** start DATA FOR PROCESSING **

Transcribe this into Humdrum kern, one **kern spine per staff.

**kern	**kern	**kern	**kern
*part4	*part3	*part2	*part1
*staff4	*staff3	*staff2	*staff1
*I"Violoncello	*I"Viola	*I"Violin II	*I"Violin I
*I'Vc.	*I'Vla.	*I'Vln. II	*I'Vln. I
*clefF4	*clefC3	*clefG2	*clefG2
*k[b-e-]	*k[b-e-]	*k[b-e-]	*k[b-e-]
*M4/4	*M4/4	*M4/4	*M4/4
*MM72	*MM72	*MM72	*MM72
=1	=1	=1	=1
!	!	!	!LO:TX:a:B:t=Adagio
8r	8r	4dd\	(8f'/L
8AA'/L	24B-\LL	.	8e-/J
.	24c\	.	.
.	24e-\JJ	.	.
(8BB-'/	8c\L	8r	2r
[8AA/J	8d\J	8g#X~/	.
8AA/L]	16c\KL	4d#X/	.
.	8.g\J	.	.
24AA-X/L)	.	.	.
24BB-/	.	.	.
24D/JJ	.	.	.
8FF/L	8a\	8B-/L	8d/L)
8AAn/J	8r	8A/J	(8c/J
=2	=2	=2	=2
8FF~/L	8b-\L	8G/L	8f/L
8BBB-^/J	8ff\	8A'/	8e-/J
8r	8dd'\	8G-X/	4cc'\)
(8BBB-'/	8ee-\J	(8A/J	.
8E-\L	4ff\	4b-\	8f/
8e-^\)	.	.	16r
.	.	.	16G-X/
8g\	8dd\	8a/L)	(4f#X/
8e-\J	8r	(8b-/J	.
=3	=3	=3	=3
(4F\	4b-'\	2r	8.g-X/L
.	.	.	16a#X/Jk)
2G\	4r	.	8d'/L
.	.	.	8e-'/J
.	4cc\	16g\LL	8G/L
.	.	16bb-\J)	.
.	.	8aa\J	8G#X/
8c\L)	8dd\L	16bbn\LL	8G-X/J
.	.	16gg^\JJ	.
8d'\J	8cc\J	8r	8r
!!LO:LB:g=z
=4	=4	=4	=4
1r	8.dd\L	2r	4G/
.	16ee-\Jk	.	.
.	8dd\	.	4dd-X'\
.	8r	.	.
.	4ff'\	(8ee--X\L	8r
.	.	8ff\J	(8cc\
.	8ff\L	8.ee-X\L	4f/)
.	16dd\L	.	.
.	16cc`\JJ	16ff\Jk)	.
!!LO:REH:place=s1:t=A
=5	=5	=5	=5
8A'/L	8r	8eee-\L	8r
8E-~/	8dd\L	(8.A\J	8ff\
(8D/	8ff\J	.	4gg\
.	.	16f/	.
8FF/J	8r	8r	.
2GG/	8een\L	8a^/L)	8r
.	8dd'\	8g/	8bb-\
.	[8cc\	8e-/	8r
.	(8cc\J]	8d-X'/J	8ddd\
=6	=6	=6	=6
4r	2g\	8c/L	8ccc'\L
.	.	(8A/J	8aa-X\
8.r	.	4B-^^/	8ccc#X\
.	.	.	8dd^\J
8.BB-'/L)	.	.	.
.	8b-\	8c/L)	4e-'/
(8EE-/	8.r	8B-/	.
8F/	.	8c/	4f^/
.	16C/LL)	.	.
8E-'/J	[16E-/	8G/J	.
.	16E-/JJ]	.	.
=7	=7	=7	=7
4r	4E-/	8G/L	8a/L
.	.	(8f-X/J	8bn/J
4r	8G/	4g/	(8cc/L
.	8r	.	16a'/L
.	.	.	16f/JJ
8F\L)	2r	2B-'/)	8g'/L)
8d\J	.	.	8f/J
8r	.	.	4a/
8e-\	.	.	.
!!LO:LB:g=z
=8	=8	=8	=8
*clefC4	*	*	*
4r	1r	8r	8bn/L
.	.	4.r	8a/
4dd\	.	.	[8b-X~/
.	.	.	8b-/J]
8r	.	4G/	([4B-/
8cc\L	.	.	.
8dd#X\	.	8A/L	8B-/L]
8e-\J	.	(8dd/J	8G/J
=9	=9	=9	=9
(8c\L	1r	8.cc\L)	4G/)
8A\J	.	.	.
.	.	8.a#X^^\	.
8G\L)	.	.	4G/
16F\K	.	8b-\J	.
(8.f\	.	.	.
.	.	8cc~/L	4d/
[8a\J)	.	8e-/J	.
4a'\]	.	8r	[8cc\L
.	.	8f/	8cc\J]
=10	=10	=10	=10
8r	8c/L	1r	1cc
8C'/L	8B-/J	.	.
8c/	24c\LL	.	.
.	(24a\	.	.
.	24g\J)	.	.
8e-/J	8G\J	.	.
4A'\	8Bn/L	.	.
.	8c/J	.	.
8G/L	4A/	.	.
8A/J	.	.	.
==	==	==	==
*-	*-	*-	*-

** end DATA FOR PROCESSING **

=== CHALLENGE ===
List every line in the listing above that contains the string "kern", treating uppercase and lowercase letters as different.

=== WRITTEN RESPONSE ===
Transcribe this into Humdrum kern, one **kern spine per staff.
**kern	**kern	**kern	**kern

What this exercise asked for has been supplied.